** Opening SOURCE DATA block **

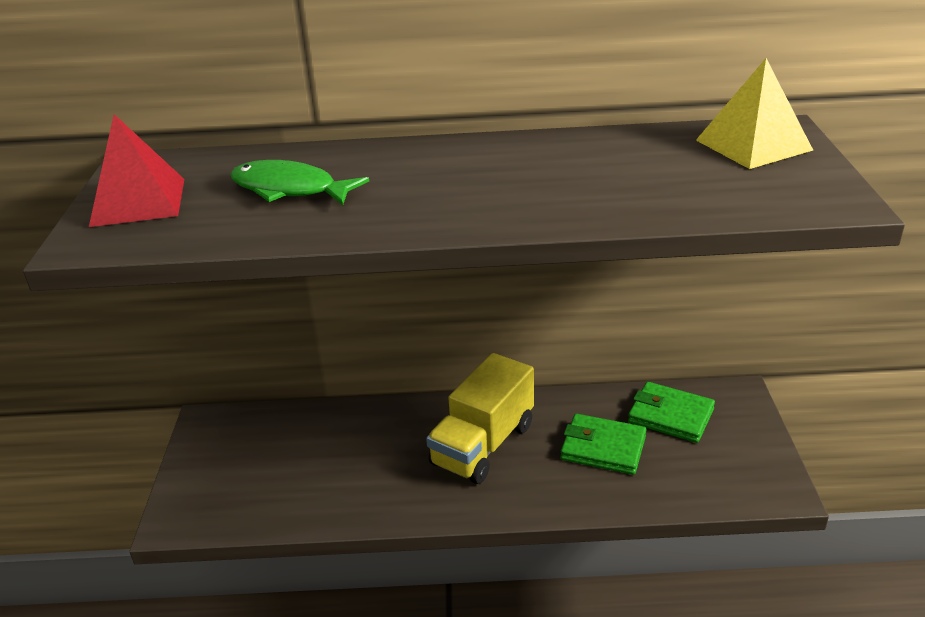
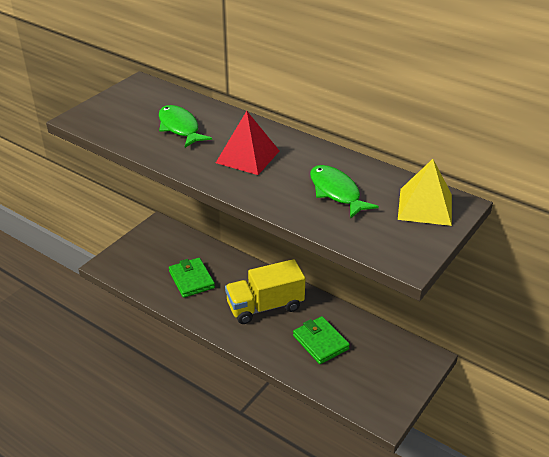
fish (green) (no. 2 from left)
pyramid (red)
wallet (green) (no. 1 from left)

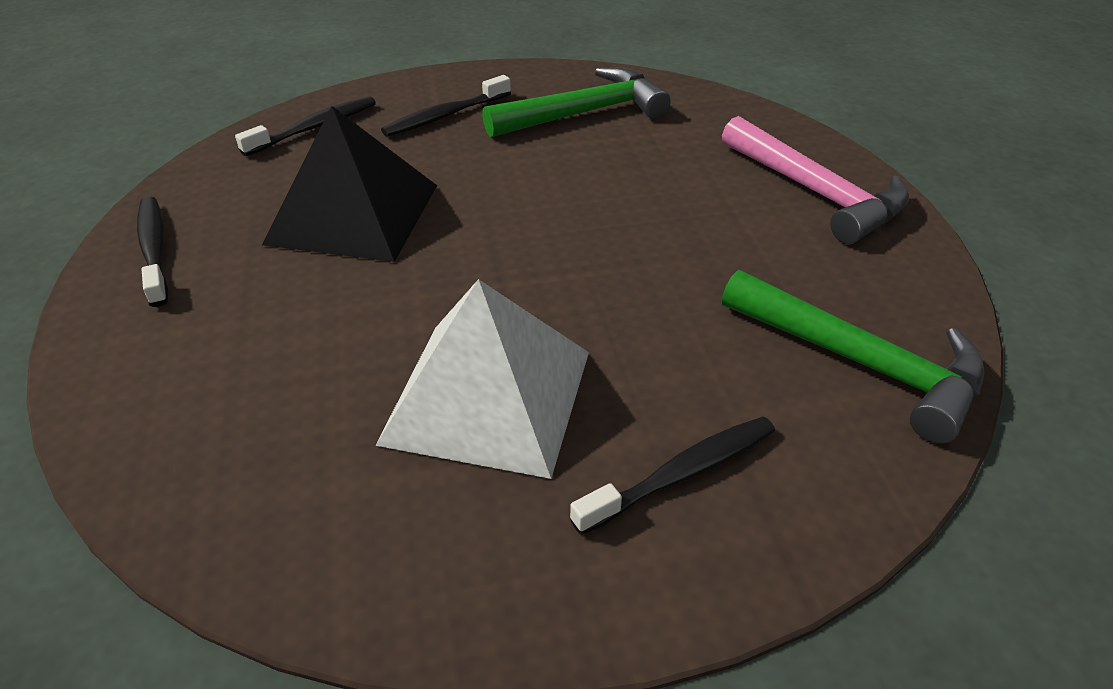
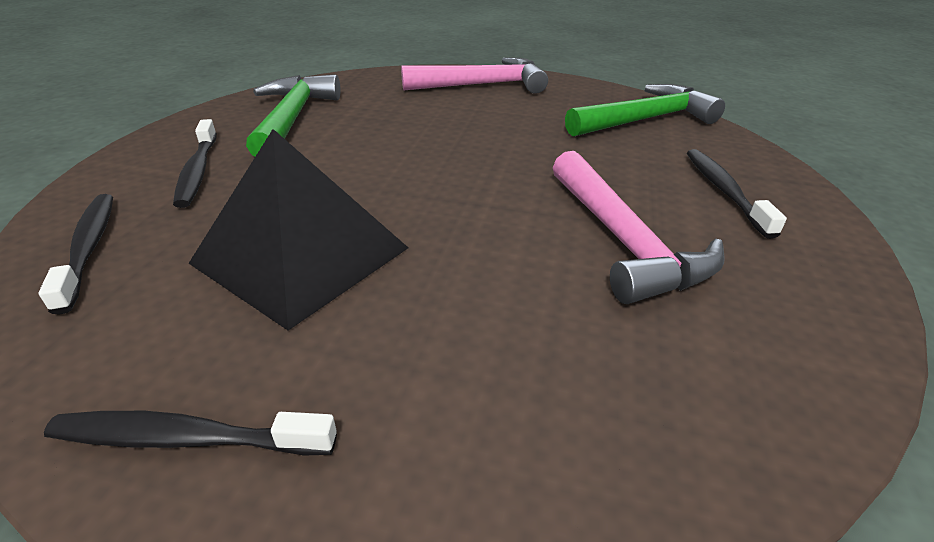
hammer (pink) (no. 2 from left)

** Closing SOURCE DATA block **
** Opening SOURCE DATA block **

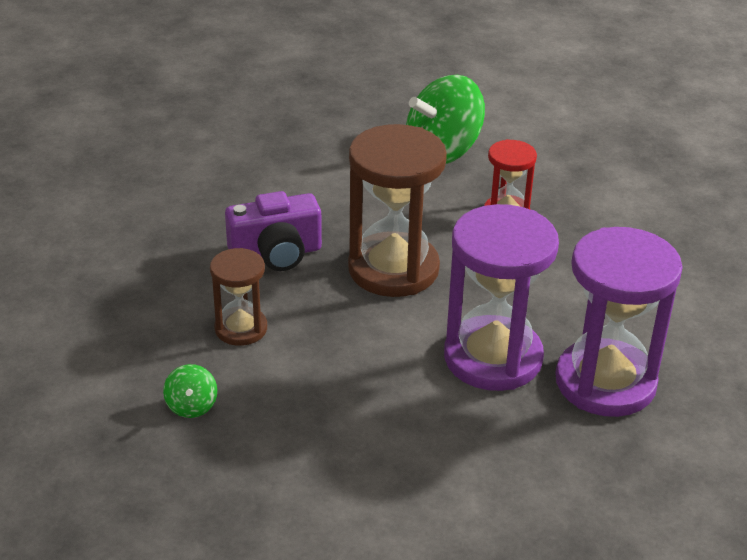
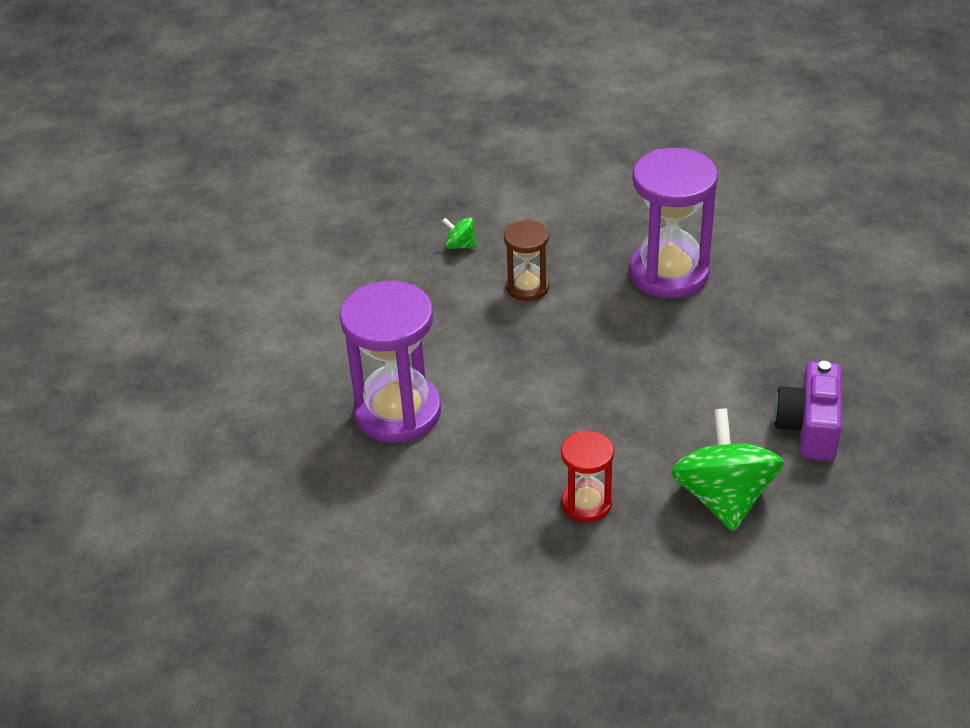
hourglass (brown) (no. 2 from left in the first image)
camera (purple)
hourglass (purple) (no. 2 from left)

** Closing SOURCE DATA block **

● **WHAT IS EXPECTED**
Starting with the line that contains "fish (green) (no. 2 from left)" and finishing with the line that contains "hammer (pink) (no. 2 from left)", reproduce every line of the material above exactly, but not the pictures.

● **EXERCISE OUTPUT**
fish (green) (no. 2 from left)
pyramid (red)
wallet (green) (no. 1 from left)

hammer (pink) (no. 2 from left)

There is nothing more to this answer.